» Instructions for the task: In the data below, which lines hold "black"? Copy every one.

» Recorded data:
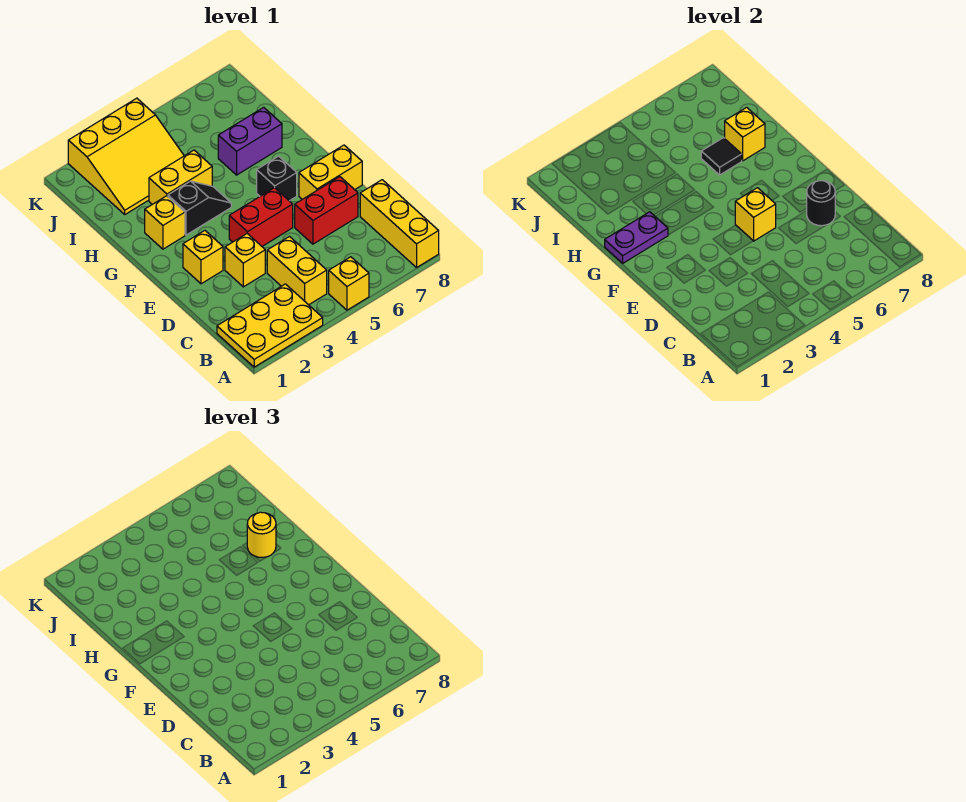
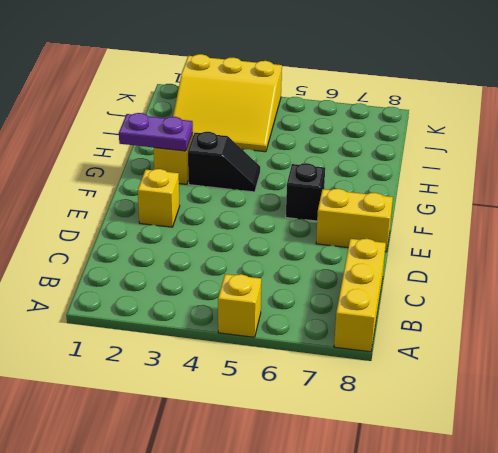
none -> yellow plate A1:B3 level 1
none -> yellow brick B4:C4 level 1
none -> yellow brick D3 level 1

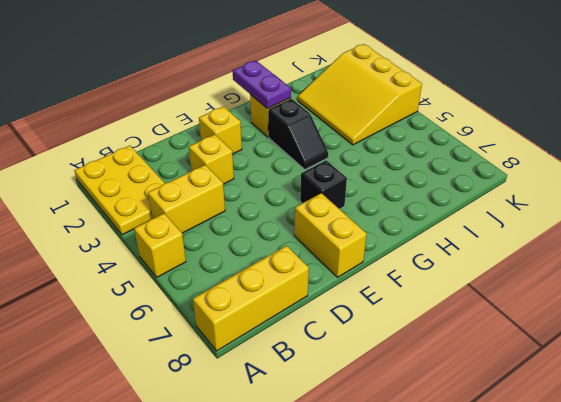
none -> red brick D6:D7 level 1
none -> red brick E4:E5 level 1
none -> yellow brick H3:H4 level 1

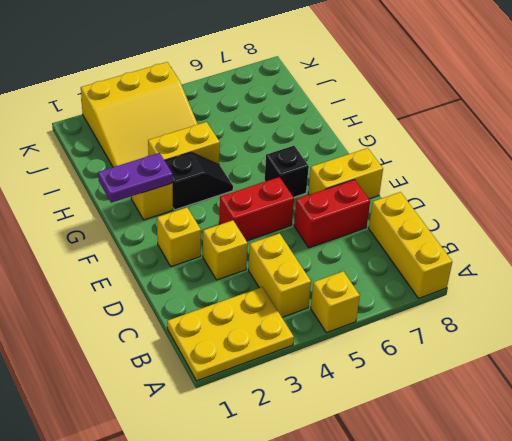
none -> purple brick H6:H7 level 1
none -> black round brick D7 level 2
none -> yellow brick E5 level 2

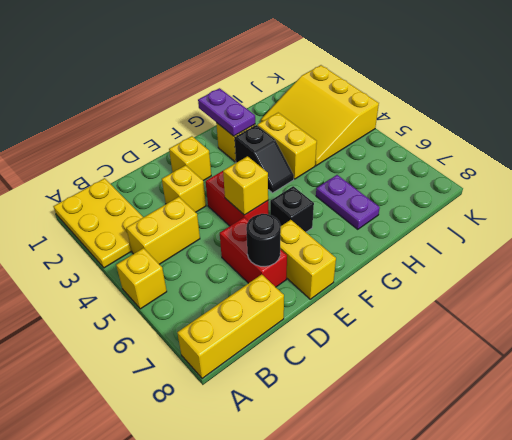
purple plate H6:H7 level 1 -> purple brick H6:H7 level 1
none -> black tile H6 level 2
none -> yellow brick H7 level 2
none -> yellow round brick H7 level 3

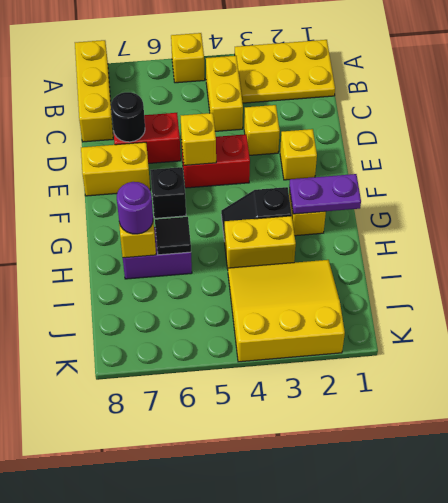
purple round brick H7 level 3 -> yellow round brick H7 level 3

» Exercise solution:
none -> black round brick D7 level 2
none -> black tile H6 level 2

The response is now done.